• _Problem requirements_:
Filter the data for lines with the word "AGND" and copy those lines.

• _Records for this task_:
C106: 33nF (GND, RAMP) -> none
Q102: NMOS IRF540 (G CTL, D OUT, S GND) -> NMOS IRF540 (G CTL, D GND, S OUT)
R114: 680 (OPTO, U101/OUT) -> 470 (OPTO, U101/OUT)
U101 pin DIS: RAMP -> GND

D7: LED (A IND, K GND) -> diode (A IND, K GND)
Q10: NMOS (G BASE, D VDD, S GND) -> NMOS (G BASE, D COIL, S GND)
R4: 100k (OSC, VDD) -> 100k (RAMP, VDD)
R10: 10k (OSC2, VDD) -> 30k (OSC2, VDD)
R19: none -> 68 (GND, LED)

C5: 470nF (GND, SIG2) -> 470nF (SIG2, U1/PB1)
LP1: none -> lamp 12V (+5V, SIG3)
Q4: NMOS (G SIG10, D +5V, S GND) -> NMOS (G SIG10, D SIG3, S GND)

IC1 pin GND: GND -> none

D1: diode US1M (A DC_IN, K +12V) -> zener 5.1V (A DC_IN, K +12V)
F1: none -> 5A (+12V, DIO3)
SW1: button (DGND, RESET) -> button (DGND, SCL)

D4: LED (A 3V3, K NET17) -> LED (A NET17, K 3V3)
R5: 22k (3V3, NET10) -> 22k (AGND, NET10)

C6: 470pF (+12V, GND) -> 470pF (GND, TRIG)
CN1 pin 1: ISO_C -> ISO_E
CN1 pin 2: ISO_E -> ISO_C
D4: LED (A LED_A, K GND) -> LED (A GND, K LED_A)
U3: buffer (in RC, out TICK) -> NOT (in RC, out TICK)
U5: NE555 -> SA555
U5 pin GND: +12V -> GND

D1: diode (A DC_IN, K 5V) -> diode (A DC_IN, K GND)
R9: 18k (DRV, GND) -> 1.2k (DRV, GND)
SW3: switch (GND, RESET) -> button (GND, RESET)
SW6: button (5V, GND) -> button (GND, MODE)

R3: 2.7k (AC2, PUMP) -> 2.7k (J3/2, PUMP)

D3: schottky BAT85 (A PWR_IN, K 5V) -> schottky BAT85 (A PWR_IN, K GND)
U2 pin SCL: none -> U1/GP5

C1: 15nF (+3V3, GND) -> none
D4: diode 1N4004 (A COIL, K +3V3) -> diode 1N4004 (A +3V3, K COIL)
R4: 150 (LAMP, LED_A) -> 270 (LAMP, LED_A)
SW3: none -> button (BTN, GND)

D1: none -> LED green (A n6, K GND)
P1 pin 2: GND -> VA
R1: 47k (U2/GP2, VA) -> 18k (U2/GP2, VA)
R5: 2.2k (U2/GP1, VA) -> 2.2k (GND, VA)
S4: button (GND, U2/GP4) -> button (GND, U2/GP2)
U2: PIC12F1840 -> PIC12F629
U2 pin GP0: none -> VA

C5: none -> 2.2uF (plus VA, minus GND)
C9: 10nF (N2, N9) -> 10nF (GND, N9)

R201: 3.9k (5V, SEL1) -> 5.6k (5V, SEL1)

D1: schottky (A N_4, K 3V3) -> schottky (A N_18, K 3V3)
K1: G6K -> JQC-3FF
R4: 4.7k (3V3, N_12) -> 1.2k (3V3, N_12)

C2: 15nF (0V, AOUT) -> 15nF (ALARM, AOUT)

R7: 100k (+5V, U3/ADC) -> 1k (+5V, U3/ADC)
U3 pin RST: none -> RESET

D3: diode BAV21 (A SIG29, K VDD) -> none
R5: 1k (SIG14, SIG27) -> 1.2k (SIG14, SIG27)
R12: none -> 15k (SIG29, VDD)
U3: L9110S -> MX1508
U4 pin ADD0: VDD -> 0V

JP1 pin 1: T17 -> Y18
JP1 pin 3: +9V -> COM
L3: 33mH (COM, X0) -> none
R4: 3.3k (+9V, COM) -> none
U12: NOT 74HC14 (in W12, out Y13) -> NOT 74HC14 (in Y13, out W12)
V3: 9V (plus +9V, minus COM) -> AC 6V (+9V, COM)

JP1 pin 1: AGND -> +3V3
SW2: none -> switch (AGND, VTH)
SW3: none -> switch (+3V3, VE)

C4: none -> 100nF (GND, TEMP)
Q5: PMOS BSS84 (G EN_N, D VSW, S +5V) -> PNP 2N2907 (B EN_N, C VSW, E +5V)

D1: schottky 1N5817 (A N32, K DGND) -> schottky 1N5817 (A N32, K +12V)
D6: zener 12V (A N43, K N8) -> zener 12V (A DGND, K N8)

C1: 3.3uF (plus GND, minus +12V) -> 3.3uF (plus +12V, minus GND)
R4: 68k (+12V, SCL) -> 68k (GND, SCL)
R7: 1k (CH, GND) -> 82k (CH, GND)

• _Exercise output_:
R5: 22k (3V3, NET10) -> 22k (AGND, NET10)
JP1 pin 1: AGND -> +3V3
SW2: none -> switch (AGND, VTH)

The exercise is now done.